EXERCISE DETAILS: An exact copy is needed of each line from the one including "(green) [733 230]" through the last line of the entries, both ends counted, with nothing added.

SUPPLIED RECORDS:

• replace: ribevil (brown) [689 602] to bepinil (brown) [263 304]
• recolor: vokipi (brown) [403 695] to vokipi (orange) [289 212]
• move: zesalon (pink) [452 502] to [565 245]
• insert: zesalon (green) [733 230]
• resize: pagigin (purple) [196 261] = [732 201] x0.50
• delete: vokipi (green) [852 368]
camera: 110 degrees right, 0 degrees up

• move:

WRITTEN SOLUTION:
• insert: zesalon (green) [733 230]
• resize: pagigin (purple) [196 261] = [732 201] x0.50
• delete: vokipi (green) [852 368]
camera: 110 degrees right, 0 degrees up

• move:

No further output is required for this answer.